EXERCISE AIM =
In the entries that follow, find the line containing "D207: LED (A"; from there, copy every line exactly through the line containing "TR3: NMOS AO3400".
- Opening Delimiter -
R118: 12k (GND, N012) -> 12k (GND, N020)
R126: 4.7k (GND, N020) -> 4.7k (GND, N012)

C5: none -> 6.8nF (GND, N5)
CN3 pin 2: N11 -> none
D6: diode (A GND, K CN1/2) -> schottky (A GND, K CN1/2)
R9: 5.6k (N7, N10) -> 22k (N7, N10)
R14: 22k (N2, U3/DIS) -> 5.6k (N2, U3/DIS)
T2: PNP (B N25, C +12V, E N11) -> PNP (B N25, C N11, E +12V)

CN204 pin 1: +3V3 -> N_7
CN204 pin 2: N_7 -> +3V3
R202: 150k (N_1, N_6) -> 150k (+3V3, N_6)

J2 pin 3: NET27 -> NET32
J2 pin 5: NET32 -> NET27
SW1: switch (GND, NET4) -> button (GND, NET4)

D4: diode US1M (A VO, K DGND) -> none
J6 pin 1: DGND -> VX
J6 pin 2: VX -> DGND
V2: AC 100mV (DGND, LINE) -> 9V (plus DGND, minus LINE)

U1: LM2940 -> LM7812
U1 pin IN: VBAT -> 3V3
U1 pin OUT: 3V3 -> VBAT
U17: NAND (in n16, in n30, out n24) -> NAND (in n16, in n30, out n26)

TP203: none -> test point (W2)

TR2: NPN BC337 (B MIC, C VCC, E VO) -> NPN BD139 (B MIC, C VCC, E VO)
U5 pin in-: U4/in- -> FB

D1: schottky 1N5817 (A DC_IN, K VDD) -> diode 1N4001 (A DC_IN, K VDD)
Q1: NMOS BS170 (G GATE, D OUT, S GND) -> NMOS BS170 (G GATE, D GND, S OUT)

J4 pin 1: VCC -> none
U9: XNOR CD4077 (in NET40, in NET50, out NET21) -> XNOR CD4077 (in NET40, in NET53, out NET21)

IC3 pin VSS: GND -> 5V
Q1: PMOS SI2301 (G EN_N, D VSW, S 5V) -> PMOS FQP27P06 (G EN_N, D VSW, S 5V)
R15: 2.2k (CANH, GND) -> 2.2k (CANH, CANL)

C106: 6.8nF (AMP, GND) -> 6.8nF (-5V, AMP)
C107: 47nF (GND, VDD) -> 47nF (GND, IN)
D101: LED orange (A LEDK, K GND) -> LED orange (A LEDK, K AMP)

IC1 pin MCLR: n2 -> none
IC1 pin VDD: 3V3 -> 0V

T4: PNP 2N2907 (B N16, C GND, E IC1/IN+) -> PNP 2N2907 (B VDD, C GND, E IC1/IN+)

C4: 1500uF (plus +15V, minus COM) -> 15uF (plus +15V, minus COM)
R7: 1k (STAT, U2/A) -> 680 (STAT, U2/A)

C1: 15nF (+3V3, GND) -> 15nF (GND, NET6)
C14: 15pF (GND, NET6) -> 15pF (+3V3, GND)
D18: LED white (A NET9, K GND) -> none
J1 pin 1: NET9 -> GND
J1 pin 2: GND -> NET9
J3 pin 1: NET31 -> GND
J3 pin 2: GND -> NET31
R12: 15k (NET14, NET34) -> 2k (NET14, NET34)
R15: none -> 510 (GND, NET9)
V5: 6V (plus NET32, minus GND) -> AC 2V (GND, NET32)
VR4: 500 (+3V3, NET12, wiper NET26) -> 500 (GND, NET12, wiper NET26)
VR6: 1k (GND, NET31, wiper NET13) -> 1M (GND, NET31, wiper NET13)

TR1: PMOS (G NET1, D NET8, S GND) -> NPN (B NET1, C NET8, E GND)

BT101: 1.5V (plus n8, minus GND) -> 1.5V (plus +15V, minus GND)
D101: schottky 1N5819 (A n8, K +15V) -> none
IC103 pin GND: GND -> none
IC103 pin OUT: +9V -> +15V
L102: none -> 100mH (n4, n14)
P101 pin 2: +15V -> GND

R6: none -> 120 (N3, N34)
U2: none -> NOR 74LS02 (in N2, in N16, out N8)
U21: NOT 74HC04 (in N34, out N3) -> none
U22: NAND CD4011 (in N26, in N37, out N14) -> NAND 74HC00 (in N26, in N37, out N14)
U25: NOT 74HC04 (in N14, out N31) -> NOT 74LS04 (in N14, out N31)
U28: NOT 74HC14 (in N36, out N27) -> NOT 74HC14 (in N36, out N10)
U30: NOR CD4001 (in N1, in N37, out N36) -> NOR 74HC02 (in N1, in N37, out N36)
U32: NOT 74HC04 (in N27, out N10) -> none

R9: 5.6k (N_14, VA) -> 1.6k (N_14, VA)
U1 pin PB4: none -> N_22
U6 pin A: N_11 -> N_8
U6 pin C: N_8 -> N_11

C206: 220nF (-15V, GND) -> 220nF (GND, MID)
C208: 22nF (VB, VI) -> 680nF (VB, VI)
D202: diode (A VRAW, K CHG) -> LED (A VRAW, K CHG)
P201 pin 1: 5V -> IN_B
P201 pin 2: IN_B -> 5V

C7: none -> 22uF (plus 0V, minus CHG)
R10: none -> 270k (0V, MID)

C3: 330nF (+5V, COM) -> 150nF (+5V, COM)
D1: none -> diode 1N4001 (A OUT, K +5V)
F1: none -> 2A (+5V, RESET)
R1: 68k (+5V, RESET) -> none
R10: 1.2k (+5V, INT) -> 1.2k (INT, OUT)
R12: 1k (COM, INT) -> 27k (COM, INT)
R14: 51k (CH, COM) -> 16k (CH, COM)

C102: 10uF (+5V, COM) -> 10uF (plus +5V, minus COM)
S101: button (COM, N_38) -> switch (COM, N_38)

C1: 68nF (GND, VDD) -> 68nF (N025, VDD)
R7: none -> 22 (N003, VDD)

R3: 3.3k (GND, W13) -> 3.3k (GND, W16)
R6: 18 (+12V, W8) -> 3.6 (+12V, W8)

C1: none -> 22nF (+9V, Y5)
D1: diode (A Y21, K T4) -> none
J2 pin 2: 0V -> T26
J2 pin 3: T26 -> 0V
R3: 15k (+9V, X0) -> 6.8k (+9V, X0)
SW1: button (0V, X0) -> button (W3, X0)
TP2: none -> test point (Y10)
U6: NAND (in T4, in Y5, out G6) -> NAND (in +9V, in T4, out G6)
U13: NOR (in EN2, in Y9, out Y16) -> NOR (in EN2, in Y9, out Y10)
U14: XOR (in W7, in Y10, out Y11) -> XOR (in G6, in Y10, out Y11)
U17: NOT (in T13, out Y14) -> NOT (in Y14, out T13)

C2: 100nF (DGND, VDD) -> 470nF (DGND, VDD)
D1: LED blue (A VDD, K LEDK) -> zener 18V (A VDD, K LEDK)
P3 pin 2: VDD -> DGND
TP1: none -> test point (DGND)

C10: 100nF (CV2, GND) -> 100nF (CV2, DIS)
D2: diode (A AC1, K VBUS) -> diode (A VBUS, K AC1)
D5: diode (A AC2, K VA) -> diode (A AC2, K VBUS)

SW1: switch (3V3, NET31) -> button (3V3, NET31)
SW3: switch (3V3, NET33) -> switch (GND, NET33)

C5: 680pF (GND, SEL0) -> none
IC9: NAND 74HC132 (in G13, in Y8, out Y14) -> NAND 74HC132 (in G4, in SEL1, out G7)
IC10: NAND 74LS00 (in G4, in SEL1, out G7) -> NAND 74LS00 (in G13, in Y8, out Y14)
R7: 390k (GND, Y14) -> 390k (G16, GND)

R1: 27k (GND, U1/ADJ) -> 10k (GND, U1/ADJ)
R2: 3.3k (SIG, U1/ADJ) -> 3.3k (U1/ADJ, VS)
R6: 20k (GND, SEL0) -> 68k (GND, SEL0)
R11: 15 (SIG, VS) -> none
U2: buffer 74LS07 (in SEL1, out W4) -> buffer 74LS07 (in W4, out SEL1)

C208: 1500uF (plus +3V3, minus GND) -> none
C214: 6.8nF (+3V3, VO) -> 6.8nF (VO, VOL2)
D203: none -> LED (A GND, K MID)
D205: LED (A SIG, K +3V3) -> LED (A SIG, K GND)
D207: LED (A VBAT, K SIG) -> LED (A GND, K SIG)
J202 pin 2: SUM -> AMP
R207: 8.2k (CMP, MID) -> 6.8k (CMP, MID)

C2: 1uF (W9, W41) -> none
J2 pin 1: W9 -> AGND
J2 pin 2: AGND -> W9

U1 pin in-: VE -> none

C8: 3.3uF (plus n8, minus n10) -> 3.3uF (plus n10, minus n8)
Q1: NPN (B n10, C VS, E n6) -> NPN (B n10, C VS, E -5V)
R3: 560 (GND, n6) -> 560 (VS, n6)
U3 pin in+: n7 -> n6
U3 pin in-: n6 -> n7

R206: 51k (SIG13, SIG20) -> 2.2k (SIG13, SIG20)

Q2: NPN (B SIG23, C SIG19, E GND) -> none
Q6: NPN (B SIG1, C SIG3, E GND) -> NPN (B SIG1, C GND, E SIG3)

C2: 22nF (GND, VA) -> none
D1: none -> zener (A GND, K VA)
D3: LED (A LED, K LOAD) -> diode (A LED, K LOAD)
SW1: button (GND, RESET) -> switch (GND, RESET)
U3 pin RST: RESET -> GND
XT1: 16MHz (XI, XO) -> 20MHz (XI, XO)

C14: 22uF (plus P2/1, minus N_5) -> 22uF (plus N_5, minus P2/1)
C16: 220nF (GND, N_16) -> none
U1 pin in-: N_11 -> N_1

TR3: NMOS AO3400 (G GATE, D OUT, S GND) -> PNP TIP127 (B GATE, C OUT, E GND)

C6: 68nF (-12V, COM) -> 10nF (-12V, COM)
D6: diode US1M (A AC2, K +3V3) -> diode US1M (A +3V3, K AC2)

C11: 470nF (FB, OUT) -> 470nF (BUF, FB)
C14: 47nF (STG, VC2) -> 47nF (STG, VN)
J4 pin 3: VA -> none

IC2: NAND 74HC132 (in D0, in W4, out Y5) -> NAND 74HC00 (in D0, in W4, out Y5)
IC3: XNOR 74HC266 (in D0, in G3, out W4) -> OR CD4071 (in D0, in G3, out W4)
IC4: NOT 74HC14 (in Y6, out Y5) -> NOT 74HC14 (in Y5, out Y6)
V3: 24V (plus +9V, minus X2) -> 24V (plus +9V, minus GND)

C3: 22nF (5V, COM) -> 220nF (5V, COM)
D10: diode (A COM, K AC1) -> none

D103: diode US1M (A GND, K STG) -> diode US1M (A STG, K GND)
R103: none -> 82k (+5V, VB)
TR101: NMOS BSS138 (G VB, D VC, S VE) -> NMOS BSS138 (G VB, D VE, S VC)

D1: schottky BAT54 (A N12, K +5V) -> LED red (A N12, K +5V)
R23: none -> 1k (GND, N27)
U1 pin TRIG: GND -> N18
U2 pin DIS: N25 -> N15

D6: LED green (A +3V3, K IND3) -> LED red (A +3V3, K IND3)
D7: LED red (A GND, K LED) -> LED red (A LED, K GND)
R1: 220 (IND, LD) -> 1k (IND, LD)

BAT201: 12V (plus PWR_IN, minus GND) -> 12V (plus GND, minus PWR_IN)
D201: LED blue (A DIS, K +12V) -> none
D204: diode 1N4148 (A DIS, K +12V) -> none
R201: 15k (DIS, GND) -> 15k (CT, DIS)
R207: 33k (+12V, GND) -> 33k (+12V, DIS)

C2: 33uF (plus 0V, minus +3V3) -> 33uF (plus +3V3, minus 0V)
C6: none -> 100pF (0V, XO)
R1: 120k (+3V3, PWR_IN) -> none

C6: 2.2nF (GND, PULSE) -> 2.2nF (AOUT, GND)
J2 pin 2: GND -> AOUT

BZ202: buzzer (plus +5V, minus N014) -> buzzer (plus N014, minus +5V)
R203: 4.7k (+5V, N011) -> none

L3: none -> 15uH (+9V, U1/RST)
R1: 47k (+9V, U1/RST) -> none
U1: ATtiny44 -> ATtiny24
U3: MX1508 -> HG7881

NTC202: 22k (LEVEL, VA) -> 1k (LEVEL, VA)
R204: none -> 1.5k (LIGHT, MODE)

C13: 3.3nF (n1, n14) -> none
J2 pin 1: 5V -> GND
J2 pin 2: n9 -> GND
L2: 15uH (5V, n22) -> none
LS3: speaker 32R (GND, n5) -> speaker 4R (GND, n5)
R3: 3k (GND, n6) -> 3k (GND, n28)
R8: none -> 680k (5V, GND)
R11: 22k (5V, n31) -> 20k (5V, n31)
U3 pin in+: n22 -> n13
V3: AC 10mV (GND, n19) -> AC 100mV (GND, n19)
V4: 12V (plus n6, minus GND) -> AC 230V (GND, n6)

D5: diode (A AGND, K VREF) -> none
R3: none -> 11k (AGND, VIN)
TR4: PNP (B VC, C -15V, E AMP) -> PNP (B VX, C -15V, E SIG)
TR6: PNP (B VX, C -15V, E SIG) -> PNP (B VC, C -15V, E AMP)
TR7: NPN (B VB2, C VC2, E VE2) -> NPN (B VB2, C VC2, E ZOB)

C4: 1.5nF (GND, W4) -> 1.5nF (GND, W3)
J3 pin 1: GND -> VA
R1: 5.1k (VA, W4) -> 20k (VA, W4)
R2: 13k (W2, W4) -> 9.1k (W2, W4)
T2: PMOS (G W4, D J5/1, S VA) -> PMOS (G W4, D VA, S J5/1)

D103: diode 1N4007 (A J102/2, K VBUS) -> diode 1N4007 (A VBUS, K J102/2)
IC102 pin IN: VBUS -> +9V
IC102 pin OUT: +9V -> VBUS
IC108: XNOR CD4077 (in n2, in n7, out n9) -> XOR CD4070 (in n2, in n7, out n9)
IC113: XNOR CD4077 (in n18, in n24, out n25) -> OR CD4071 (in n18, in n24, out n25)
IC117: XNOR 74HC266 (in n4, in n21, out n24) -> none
- Closing Delimiter -
TASK RESPONSE =
D207: LED (A VBAT, K SIG) -> LED (A GND, K SIG)
J202 pin 2: SUM -> AMP
R207: 8.2k (CMP, MID) -> 6.8k (CMP, MID)

C2: 1uF (W9, W41) -> none
J2 pin 1: W9 -> AGND
J2 pin 2: AGND -> W9

U1 pin in-: VE -> none

C8: 3.3uF (plus n8, minus n10) -> 3.3uF (plus n10, minus n8)
Q1: NPN (B n10, C VS, E n6) -> NPN (B n10, C VS, E -5V)
R3: 560 (GND, n6) -> 560 (VS, n6)
U3 pin in+: n7 -> n6
U3 pin in-: n6 -> n7

R206: 51k (SIG13, SIG20) -> 2.2k (SIG13, SIG20)

Q2: NPN (B SIG23, C SIG19, E GND) -> none
Q6: NPN (B SIG1, C SIG3, E GND) -> NPN (B SIG1, C GND, E SIG3)

C2: 22nF (GND, VA) -> none
D1: none -> zener (A GND, K VA)
D3: LED (A LED, K LOAD) -> diode (A LED, K LOAD)
SW1: button (GND, RESET) -> switch (GND, RESET)
U3 pin RST: RESET -> GND
XT1: 16MHz (XI, XO) -> 20MHz (XI, XO)

C14: 22uF (plus P2/1, minus N_5) -> 22uF (plus N_5, minus P2/1)
C16: 220nF (GND, N_16) -> none
U1 pin in-: N_11 -> N_1

TR3: NMOS AO3400 (G GATE, D OUT, S GND) -> PNP TIP127 (B GATE, C OUT, E GND)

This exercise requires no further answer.